Data for this task Block Start

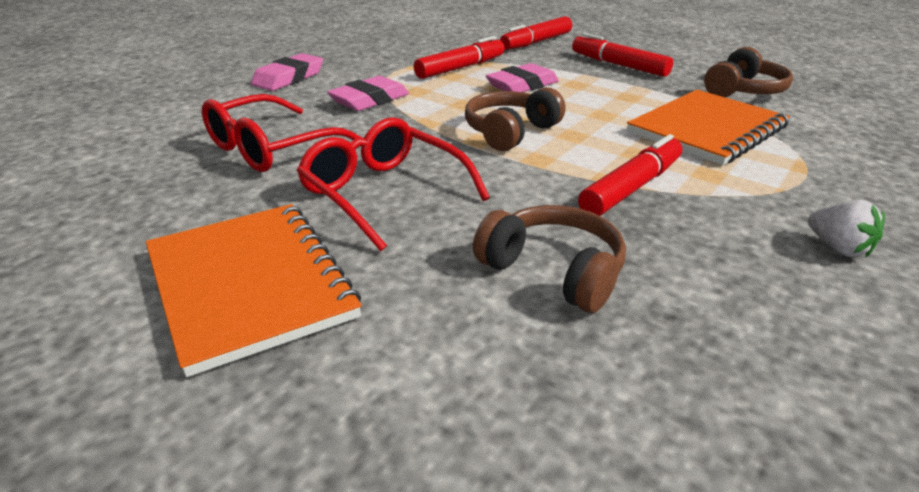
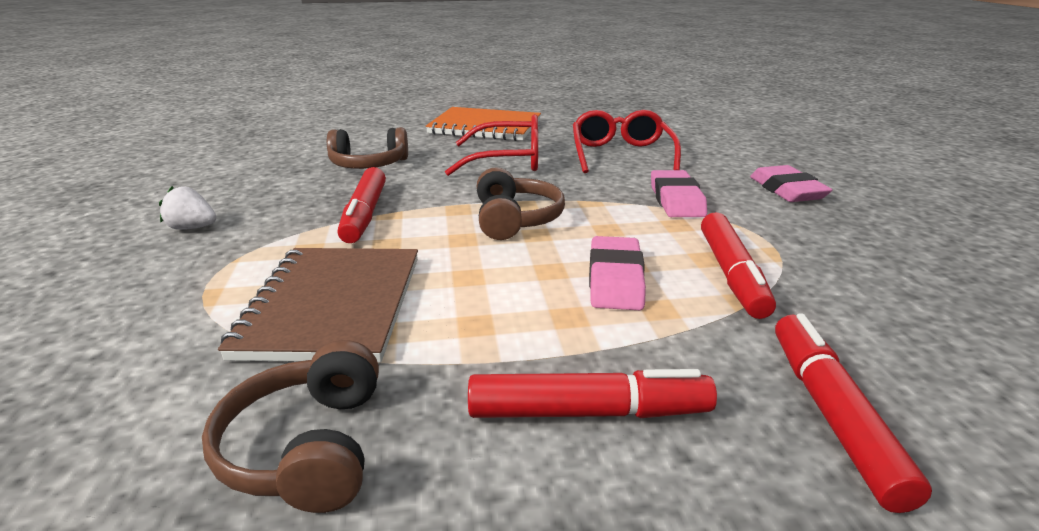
camera: 135 degrees right, 5 degrees down
(707, 130) = (332, 305): orange notebook -> brown notebook

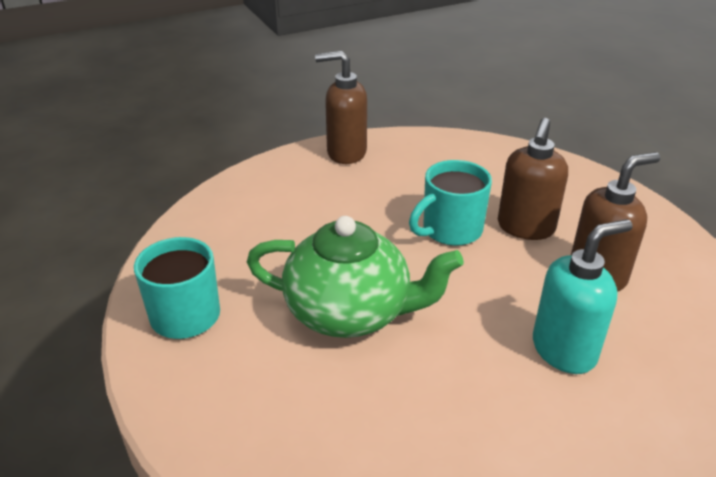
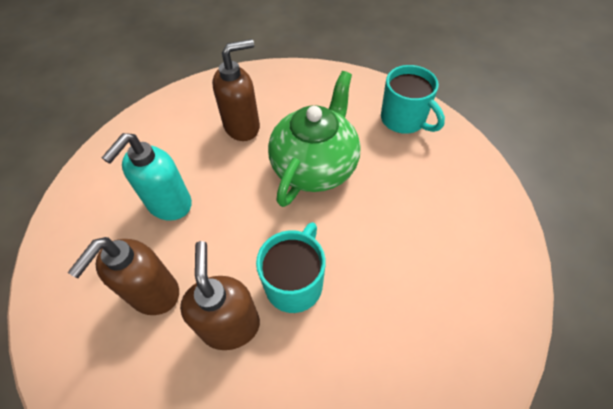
camera: 150 degrees right, 20 degrees up
(346, 153) = (475, 355): brown soap dispenser -> brown soap dispenser (242, 126)
(350, 312) = (315, 166): green teapot -> green teapot turned 135 degrees clockwise

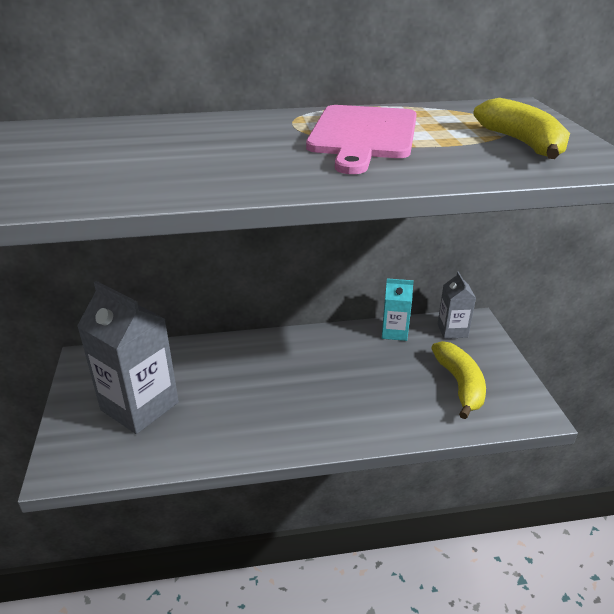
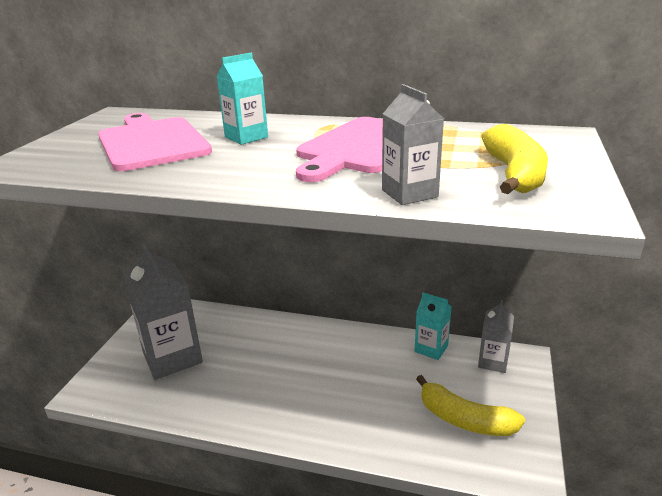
camera: 25 degrees right, 5 degrees down
(123, 156) = (152, 142): none -> pink cutting board
(228, 138) = (246, 137): none -> turquoise carton
(460, 171) = (409, 193): none -> grey carton
(460, 385) = (464, 419): yellow banana -> yellow banana turned 105 degrees clockwise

Data for this task Block End

What to work on -> Print each record exactly as it stands, omitting the pictures.

Your response ->
camera: 135 degrees right, 5 degrees down
(707, 130) = (332, 305): orange notebook -> brown notebook

camera: 150 degrees right, 20 degrees up
(346, 153) = (475, 355): brown soap dispenser -> brown soap dispenser (242, 126)
(350, 312) = (315, 166): green teapot -> green teapot turned 135 degrees clockwise

camera: 25 degrees right, 5 degrees down
(123, 156) = (152, 142): none -> pink cutting board
(228, 138) = (246, 137): none -> turquoise carton
(460, 171) = (409, 193): none -> grey carton
(460, 385) = (464, 419): yellow banana -> yellow banana turned 105 degrees clockwise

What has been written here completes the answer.